» WHAT YOU WILL DO: Which lines in the records below contain the word "with"? Pull out each one.

» DATA LISTING:
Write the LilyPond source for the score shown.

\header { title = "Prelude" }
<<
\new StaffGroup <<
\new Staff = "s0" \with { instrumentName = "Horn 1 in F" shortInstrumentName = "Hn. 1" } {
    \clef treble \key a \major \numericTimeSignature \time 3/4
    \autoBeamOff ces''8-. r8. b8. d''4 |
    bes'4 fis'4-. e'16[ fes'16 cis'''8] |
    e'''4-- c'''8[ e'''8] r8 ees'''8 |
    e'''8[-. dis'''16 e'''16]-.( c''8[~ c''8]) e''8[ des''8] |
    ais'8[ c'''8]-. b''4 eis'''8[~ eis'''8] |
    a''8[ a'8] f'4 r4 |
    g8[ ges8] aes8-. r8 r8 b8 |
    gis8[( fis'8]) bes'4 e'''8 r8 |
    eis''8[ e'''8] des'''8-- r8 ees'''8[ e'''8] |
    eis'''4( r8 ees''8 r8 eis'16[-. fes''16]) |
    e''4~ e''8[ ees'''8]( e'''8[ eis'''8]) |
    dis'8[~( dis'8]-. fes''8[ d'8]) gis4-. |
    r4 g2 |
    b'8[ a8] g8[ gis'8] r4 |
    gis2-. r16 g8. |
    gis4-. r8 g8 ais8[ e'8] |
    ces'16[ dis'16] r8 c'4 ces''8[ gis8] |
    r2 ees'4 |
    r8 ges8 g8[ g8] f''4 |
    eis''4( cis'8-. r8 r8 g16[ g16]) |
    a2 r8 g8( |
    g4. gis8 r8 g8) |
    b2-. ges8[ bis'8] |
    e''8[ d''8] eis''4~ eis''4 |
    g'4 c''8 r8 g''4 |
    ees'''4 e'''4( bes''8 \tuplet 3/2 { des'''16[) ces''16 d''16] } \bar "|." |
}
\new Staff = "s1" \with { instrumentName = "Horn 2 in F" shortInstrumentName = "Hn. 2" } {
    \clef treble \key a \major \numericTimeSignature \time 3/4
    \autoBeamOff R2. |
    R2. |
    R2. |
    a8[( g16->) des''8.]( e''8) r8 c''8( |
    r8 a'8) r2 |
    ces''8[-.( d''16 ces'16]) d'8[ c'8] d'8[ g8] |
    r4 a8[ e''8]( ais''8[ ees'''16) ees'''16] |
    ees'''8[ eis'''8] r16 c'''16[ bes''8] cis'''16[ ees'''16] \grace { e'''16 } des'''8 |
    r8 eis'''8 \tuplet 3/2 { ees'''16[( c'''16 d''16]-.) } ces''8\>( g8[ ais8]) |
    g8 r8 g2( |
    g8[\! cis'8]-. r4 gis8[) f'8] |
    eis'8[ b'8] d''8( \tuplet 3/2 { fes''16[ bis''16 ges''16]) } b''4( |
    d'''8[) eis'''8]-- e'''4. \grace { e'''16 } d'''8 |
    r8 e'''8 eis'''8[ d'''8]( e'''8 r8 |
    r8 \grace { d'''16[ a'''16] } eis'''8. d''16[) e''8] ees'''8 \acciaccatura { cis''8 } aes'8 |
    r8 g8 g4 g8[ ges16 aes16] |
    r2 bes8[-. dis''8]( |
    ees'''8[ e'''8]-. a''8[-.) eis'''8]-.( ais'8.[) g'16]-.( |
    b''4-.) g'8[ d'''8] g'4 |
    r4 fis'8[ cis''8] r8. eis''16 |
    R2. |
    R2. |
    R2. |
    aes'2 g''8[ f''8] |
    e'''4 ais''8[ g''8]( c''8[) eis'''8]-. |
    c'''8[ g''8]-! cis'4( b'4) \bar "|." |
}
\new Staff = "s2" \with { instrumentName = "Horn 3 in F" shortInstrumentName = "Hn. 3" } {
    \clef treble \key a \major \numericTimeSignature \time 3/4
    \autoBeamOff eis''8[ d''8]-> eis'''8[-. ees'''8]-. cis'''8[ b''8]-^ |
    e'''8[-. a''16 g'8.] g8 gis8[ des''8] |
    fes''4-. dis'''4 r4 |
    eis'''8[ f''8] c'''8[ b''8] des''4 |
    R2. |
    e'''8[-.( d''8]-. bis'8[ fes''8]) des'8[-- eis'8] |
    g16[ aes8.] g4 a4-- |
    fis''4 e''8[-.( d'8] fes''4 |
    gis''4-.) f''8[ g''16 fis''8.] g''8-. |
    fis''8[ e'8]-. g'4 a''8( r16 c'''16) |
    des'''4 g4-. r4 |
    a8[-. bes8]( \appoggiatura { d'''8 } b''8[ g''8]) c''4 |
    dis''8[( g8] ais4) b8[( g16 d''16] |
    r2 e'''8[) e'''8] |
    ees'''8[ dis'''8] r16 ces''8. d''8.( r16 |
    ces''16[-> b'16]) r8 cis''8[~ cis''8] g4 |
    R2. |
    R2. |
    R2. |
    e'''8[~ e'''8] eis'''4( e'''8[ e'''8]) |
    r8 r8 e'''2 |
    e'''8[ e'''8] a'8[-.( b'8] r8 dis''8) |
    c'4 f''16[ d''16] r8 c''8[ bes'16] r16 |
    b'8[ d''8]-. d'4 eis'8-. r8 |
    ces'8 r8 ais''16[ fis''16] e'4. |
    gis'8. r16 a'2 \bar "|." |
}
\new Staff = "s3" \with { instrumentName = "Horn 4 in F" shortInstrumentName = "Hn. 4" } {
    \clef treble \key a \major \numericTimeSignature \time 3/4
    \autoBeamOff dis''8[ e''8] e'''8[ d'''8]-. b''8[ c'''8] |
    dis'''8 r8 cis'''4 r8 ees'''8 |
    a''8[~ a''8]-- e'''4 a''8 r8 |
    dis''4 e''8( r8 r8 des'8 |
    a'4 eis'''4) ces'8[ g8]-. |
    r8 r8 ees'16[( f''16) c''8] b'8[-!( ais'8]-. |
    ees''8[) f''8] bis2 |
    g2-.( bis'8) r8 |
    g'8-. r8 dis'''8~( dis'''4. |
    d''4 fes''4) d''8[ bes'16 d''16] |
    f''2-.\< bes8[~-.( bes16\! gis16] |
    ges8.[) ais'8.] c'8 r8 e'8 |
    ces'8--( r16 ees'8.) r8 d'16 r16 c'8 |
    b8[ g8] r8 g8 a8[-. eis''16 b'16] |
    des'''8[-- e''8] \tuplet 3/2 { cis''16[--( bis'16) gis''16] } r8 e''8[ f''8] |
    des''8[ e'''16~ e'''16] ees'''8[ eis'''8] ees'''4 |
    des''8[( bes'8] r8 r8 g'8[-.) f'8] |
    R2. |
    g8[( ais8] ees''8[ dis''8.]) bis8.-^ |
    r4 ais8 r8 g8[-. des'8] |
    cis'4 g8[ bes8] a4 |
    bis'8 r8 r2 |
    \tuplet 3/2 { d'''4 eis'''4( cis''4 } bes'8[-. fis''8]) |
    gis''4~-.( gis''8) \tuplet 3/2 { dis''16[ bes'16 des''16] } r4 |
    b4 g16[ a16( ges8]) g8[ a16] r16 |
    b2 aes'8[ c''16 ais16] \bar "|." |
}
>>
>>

» RESULT OF THIS EXERCISE:
\new Staff = "s0" \with { instrumentName = "Horn 1 in F" shortInstrumentName = "Hn. 1" } {
\new Staff = "s1" \with { instrumentName = "Horn 2 in F" shortInstrumentName = "Hn. 2" } {
\new Staff = "s2" \with { instrumentName = "Horn 3 in F" shortInstrumentName = "Hn. 3" } {
\new Staff = "s3" \with { instrumentName = "Horn 4 in F" shortInstrumentName = "Hn. 4" } {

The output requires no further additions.